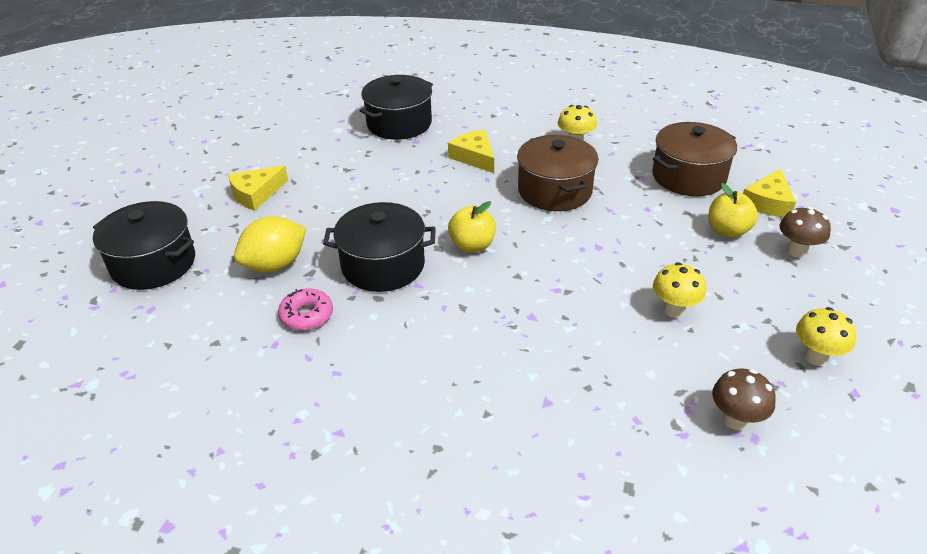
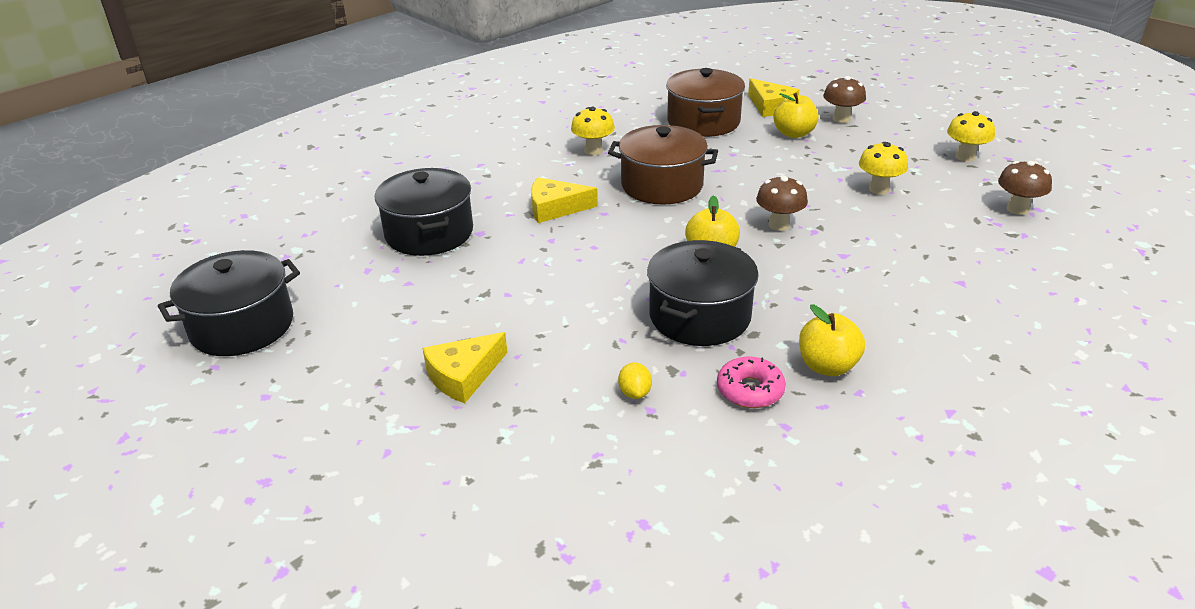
camera: 60 degrees left, 5 degrees down
(153, 263) = (540, 503): black pot -> black pot (242, 326)
(256, 194) = (463, 375): yellow cheese -> yellow cheese turned 60 degrees clockwise
(275, 265) = (635, 393): yellow lemon -> yellow lemon, size x0.46
(359, 347) = (827, 366): none -> yellow apple
(548, 267) = (779, 225): none -> brown mushroom

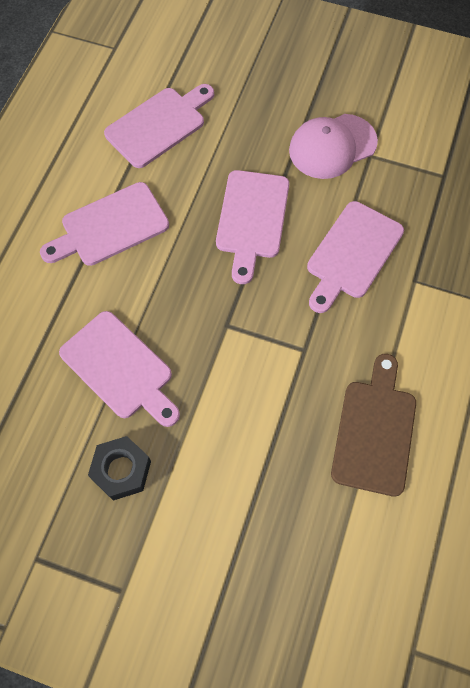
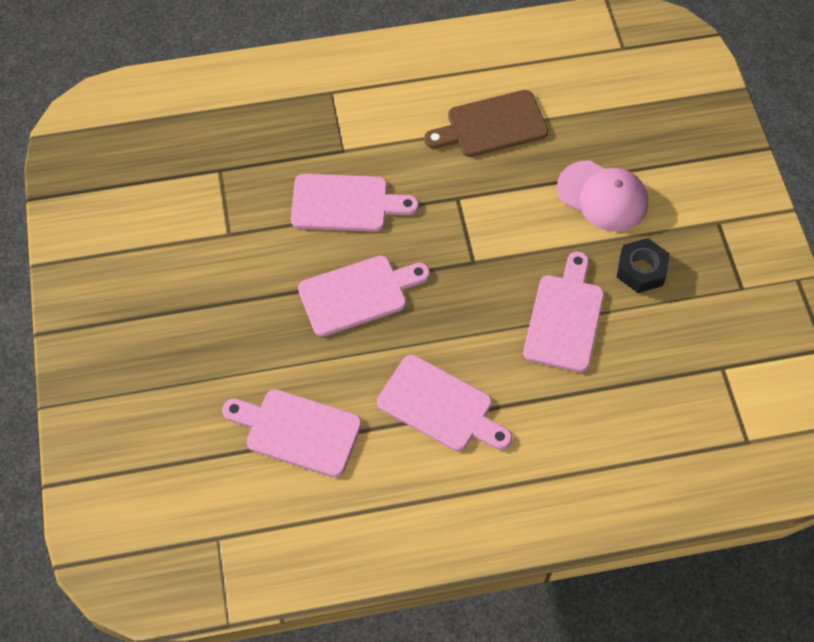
camera: 120 degrees left, 5 degrees down
(332, 146) = (236, 268): pink cap -> pink cap (602, 196)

□ □ □ □ □

# Goal of the exercise:
All of the lines above should be printed exactly, minus the pictures.

# Reply to the task:
camera: 60 degrees left, 5 degrees down
(153, 263) = (540, 503): black pot -> black pot (242, 326)
(256, 194) = (463, 375): yellow cheese -> yellow cheese turned 60 degrees clockwise
(275, 265) = (635, 393): yellow lemon -> yellow lemon, size x0.46
(359, 347) = (827, 366): none -> yellow apple
(548, 267) = (779, 225): none -> brown mushroom

camera: 120 degrees left, 5 degrees down
(332, 146) = (236, 268): pink cap -> pink cap (602, 196)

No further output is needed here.